▶ [ACTIVITY]: Retype exactly the lines from the one with "J2 pin 2: VA -> GND" down to the final line of the material below, both included, and nothing more.

*** DATASET RECORDS Section Begins ***

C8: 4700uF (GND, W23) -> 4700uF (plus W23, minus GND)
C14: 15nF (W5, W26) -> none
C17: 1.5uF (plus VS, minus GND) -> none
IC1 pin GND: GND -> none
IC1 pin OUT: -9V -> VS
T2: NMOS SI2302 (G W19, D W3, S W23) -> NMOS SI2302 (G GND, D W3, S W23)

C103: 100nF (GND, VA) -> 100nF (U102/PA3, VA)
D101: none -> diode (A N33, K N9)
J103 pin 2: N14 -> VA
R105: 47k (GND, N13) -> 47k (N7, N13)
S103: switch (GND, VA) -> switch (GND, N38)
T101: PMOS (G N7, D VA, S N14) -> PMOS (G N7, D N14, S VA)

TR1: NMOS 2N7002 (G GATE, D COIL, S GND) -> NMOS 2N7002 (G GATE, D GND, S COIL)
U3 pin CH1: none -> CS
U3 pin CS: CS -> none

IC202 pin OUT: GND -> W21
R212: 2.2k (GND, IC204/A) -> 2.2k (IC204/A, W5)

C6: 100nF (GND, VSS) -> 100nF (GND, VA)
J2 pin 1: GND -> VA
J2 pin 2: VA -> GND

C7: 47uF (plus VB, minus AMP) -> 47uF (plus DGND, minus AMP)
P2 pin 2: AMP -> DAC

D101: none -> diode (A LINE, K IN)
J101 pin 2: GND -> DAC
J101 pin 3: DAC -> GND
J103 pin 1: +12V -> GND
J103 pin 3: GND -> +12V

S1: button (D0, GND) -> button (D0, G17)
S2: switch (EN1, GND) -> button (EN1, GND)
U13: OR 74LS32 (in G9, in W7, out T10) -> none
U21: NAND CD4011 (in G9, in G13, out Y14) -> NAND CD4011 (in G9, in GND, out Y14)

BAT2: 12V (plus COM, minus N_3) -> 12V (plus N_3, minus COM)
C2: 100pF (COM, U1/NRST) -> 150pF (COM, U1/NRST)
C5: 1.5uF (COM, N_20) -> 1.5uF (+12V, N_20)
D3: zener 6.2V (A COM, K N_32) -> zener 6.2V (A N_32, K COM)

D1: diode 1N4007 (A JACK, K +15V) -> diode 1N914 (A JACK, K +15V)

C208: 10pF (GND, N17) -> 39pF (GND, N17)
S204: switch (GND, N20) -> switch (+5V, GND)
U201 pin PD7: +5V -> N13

*** DATASET RECORDS Section Ends ***

▶ [SOLUTION]:
J2 pin 2: VA -> GND

C7: 47uF (plus VB, minus AMP) -> 47uF (plus DGND, minus AMP)
P2 pin 2: AMP -> DAC

D101: none -> diode (A LINE, K IN)
J101 pin 2: GND -> DAC
J101 pin 3: DAC -> GND
J103 pin 1: +12V -> GND
J103 pin 3: GND -> +12V

S1: button (D0, GND) -> button (D0, G17)
S2: switch (EN1, GND) -> button (EN1, GND)
U13: OR 74LS32 (in G9, in W7, out T10) -> none
U21: NAND CD4011 (in G9, in G13, out Y14) -> NAND CD4011 (in G9, in GND, out Y14)

BAT2: 12V (plus COM, minus N_3) -> 12V (plus N_3, minus COM)
C2: 100pF (COM, U1/NRST) -> 150pF (COM, U1/NRST)
C5: 1.5uF (COM, N_20) -> 1.5uF (+12V, N_20)
D3: zener 6.2V (A COM, K N_32) -> zener 6.2V (A N_32, K COM)

D1: diode 1N4007 (A JACK, K +15V) -> diode 1N914 (A JACK, K +15V)

C208: 10pF (GND, N17) -> 39pF (GND, N17)
S204: switch (GND, N20) -> switch (+5V, GND)
U201 pin PD7: +5V -> N13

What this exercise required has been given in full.